(Image comparison data)
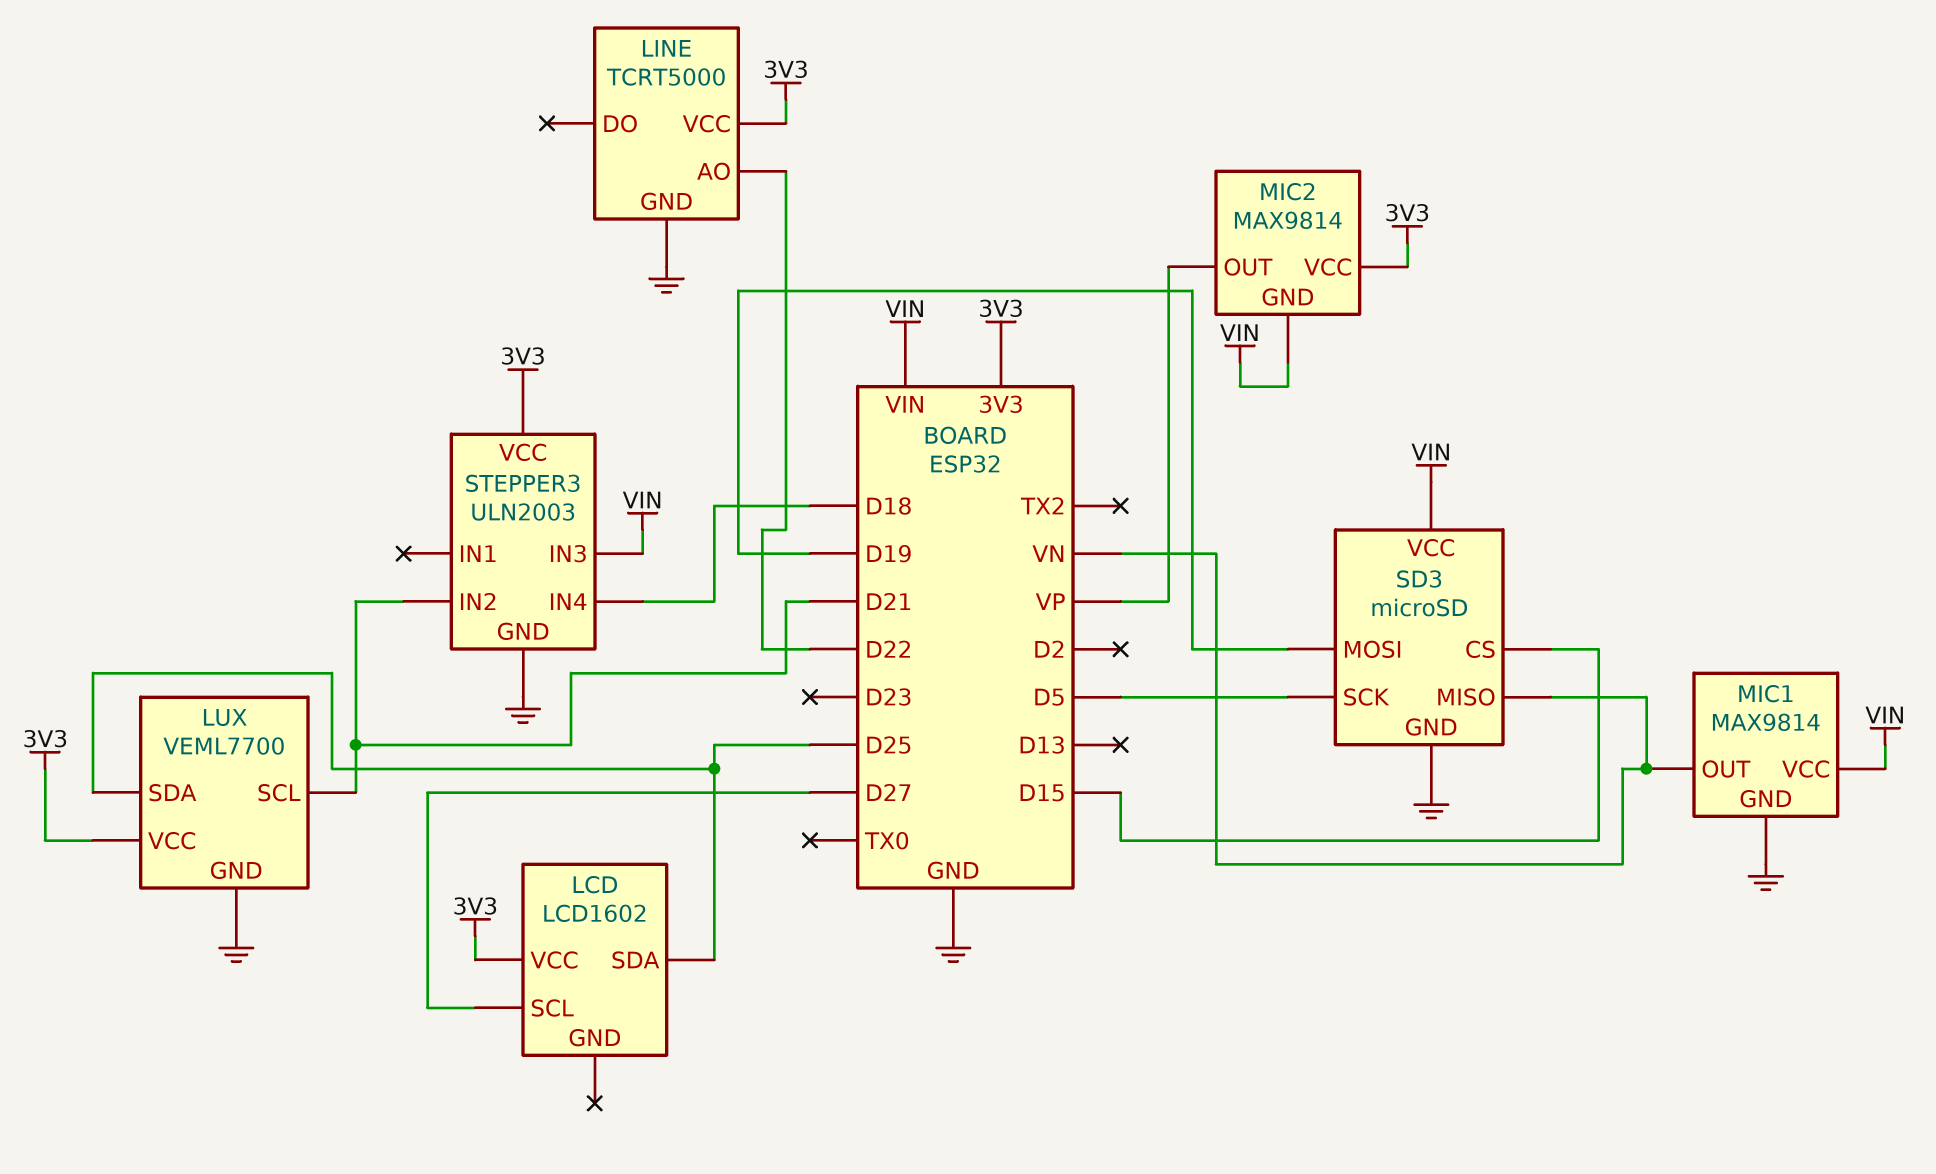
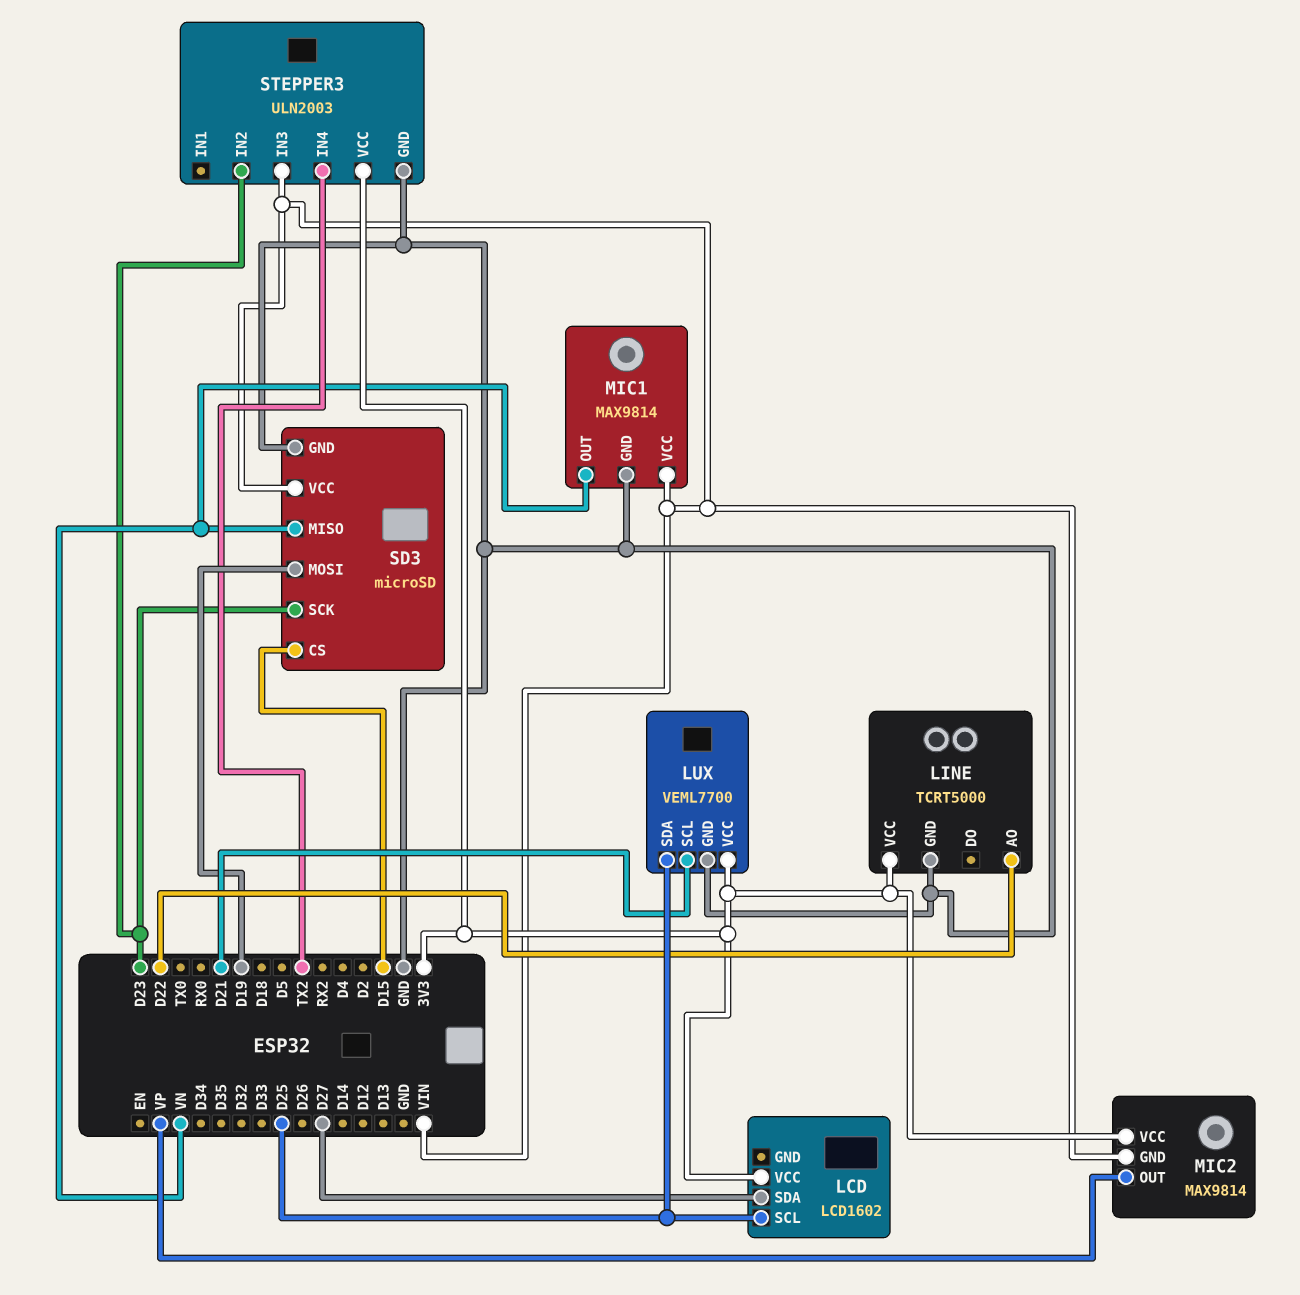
LCD pin SCL: D27 -> D25
LCD pin SDA: D25 -> D27
SD3 pin SCK: D5 -> D23
STEPPER3 pin IN2: D21 -> D23
STEPPER3 pin IN4: D18 -> TX2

● **EXERCISE INSTRUCTIONS**: Output all entries unchanged; skip the pictures.

● **ANSWER TO THE PROBLEM**:
LCD pin SCL: D27 -> D25
LCD pin SDA: D25 -> D27
SD3 pin SCK: D5 -> D23
STEPPER3 pin IN2: D21 -> D23
STEPPER3 pin IN4: D18 -> TX2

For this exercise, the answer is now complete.